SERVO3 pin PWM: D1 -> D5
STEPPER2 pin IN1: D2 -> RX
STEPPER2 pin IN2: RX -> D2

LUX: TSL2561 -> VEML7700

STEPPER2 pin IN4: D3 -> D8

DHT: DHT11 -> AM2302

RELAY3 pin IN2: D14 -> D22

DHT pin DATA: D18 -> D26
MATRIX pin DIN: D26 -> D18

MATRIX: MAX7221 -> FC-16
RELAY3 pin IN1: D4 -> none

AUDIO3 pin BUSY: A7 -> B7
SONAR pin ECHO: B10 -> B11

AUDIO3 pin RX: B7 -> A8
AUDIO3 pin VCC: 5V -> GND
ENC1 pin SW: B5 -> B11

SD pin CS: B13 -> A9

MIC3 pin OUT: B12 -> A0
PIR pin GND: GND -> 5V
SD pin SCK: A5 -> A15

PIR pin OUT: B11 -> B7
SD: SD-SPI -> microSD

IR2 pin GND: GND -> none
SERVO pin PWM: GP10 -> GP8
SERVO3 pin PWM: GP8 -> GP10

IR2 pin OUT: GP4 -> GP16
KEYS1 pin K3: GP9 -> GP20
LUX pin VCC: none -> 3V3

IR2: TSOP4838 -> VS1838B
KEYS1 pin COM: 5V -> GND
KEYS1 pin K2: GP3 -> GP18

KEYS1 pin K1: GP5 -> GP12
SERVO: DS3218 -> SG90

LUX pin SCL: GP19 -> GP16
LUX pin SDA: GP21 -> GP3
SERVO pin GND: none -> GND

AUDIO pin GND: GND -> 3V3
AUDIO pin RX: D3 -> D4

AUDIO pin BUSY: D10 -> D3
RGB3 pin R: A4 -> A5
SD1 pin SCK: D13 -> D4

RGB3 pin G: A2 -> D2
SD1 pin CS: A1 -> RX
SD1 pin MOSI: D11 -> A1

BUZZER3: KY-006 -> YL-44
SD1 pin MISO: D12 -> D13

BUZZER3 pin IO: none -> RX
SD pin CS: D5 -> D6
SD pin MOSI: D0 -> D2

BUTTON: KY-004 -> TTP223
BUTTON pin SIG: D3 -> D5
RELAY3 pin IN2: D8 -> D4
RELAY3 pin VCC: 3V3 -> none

**Problem statement:** Repeat all the material, keeping each line identical.

**Result below:**
SERVO3 pin PWM: D1 -> D5
STEPPER2 pin IN1: D2 -> RX
STEPPER2 pin IN2: RX -> D2

LUX: TSL2561 -> VEML7700

STEPPER2 pin IN4: D3 -> D8

DHT: DHT11 -> AM2302

RELAY3 pin IN2: D14 -> D22

DHT pin DATA: D18 -> D26
MATRIX pin DIN: D26 -> D18

MATRIX: MAX7221 -> FC-16
RELAY3 pin IN1: D4 -> none

AUDIO3 pin BUSY: A7 -> B7
SONAR pin ECHO: B10 -> B11

AUDIO3 pin RX: B7 -> A8
AUDIO3 pin VCC: 5V -> GND
ENC1 pin SW: B5 -> B11

SD pin CS: B13 -> A9

MIC3 pin OUT: B12 -> A0
PIR pin GND: GND -> 5V
SD pin SCK: A5 -> A15

PIR pin OUT: B11 -> B7
SD: SD-SPI -> microSD

IR2 pin GND: GND -> none
SERVO pin PWM: GP10 -> GP8
SERVO3 pin PWM: GP8 -> GP10

IR2 pin OUT: GP4 -> GP16
KEYS1 pin K3: GP9 -> GP20
LUX pin VCC: none -> 3V3

IR2: TSOP4838 -> VS1838B
KEYS1 pin COM: 5V -> GND
KEYS1 pin K2: GP3 -> GP18

KEYS1 pin K1: GP5 -> GP12
SERVO: DS3218 -> SG90

LUX pin SCL: GP19 -> GP16
LUX pin SDA: GP21 -> GP3
SERVO pin GND: none -> GND

AUDIO pin GND: GND -> 3V3
AUDIO pin RX: D3 -> D4

AUDIO pin BUSY: D10 -> D3
RGB3 pin R: A4 -> A5
SD1 pin SCK: D13 -> D4

RGB3 pin G: A2 -> D2
SD1 pin CS: A1 -> RX
SD1 pin MOSI: D11 -> A1

BUZZER3: KY-006 -> YL-44
SD1 pin MISO: D12 -> D13

BUZZER3 pin IO: none -> RX
SD pin CS: D5 -> D6
SD pin MOSI: D0 -> D2

BUTTON: KY-004 -> TTP223
BUTTON pin SIG: D3 -> D5
RELAY3 pin IN2: D8 -> D4
RELAY3 pin VCC: 3V3 -> none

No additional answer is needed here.